*EXERCISE INSTRUCTIONS:*
Using the records below, write out again exactly the lines that begin at the line containing "bright orange rubber" and end at the line containing "ebony drum <243, 531, 329, 627>", and no other lines.

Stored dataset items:
::::::::::
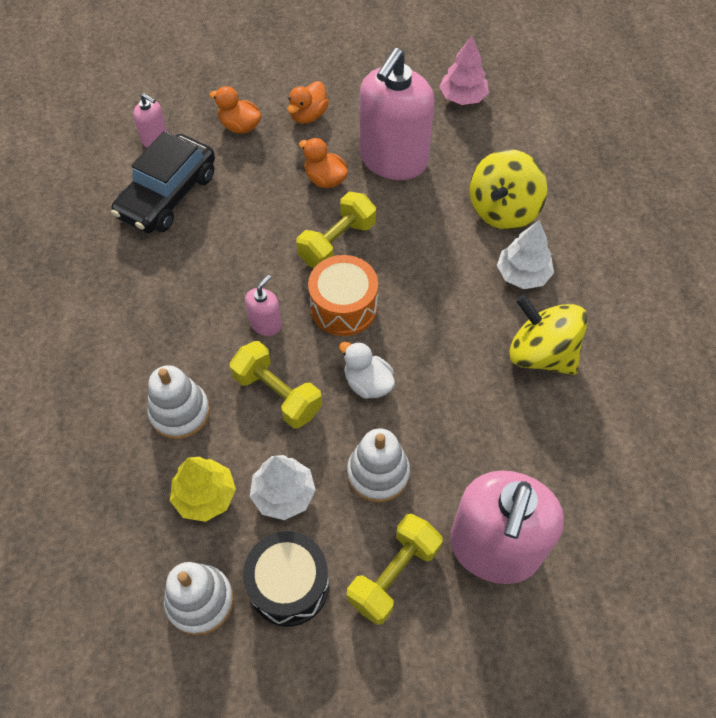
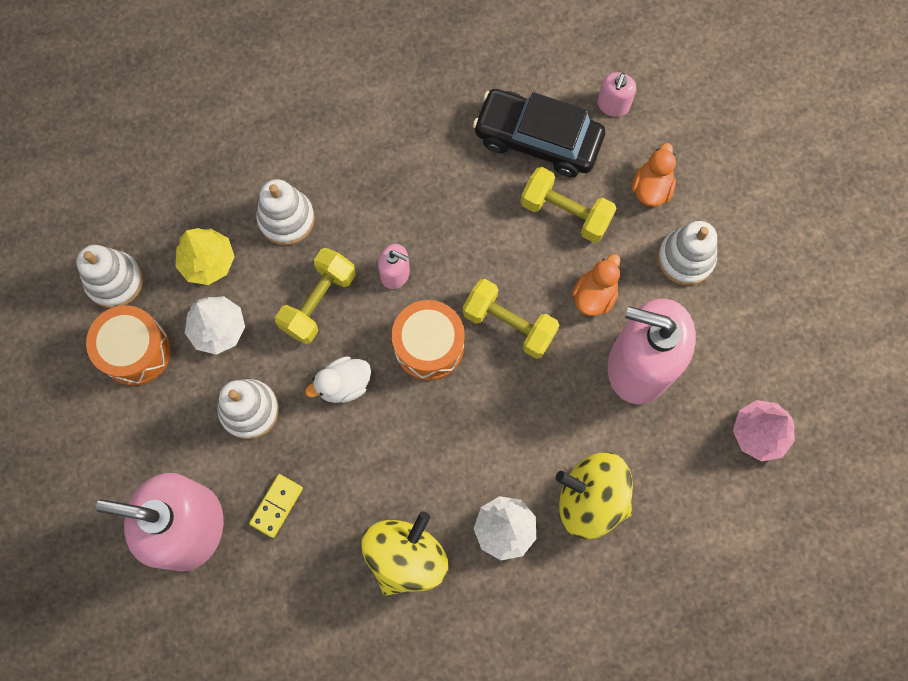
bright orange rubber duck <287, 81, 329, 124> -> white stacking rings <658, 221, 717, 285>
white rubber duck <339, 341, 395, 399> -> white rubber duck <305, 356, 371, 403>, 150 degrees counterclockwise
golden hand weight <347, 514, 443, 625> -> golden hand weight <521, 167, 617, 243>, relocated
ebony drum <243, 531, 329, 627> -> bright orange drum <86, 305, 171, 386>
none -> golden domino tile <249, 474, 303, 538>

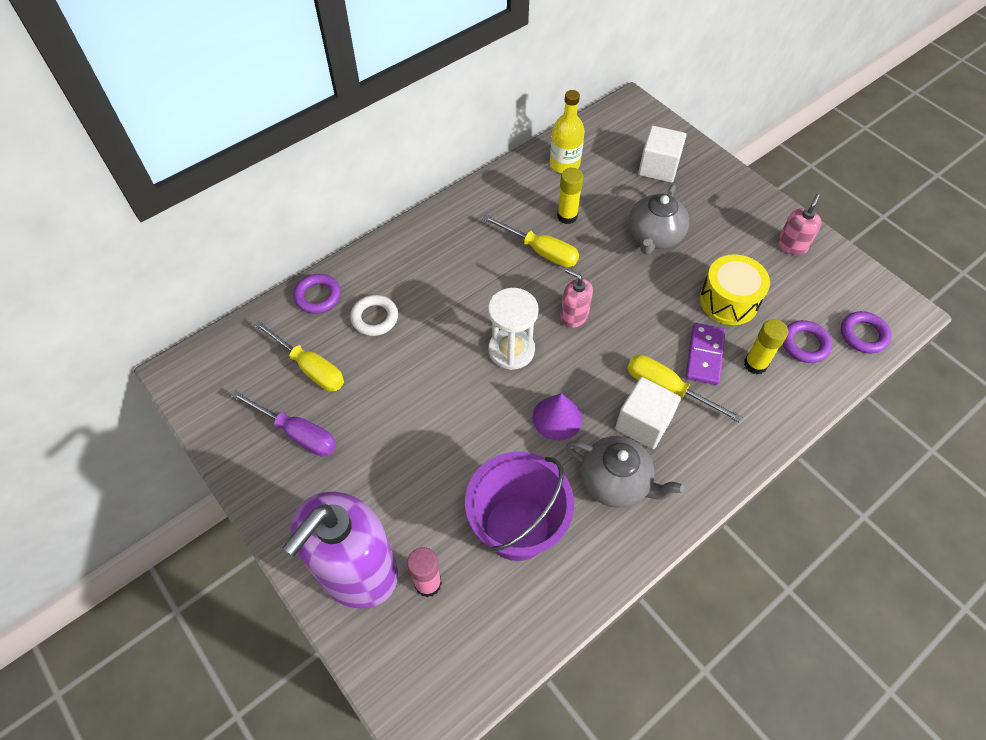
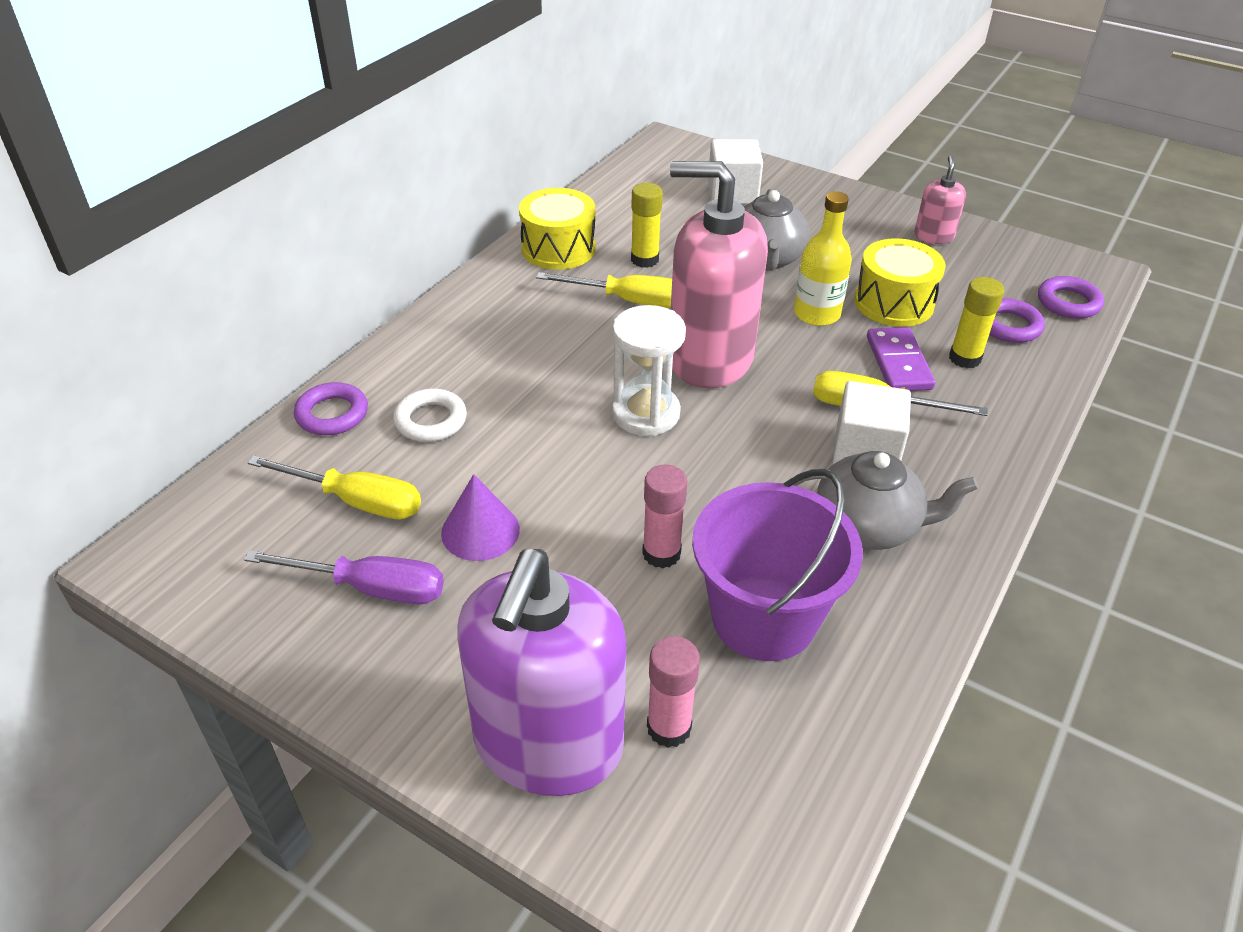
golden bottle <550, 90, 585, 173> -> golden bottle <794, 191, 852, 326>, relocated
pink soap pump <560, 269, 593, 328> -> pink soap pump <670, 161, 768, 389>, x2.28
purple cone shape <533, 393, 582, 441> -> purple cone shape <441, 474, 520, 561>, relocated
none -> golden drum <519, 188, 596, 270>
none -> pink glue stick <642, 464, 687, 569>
::::::::::
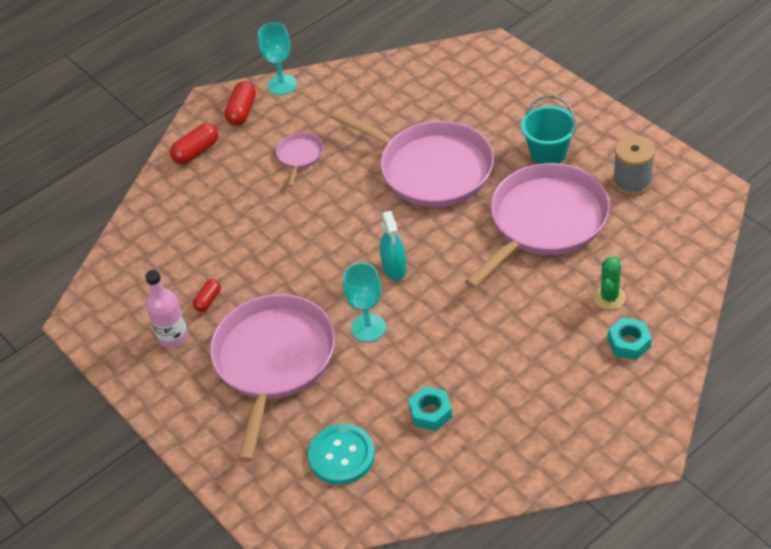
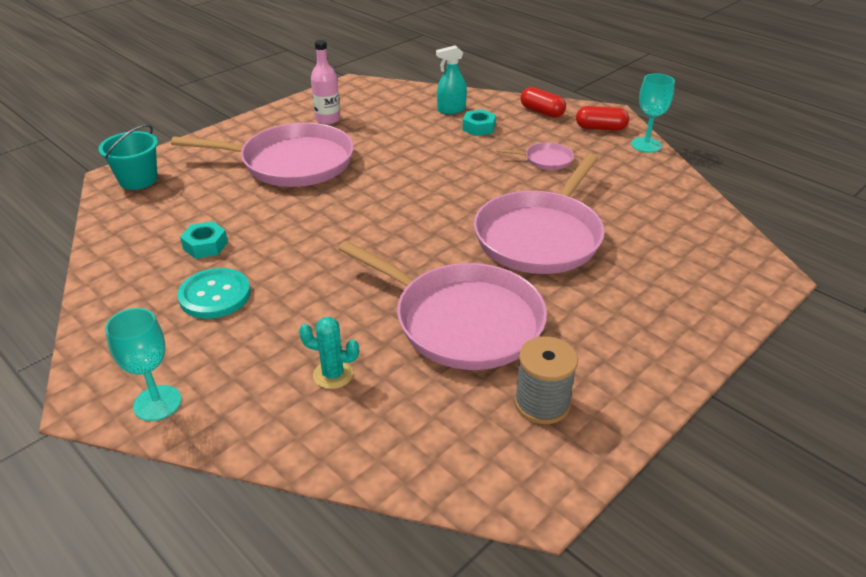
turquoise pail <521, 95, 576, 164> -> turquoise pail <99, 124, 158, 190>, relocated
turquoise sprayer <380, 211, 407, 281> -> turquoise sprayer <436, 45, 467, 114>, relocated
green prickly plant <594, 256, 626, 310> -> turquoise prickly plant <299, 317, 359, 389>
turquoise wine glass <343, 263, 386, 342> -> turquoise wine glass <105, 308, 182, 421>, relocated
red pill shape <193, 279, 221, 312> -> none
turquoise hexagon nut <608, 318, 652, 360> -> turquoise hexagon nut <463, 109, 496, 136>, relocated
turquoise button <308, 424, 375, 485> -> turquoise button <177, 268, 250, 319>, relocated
::::::::::
*RESPONSE TO THIS EXERCISE:*
bright orange rubber duck <287, 81, 329, 124> -> white stacking rings <658, 221, 717, 285>
white rubber duck <339, 341, 395, 399> -> white rubber duck <305, 356, 371, 403>, 150 degrees counterclockwise
golden hand weight <347, 514, 443, 625> -> golden hand weight <521, 167, 617, 243>, relocated
ebony drum <243, 531, 329, 627> -> bright orange drum <86, 305, 171, 386>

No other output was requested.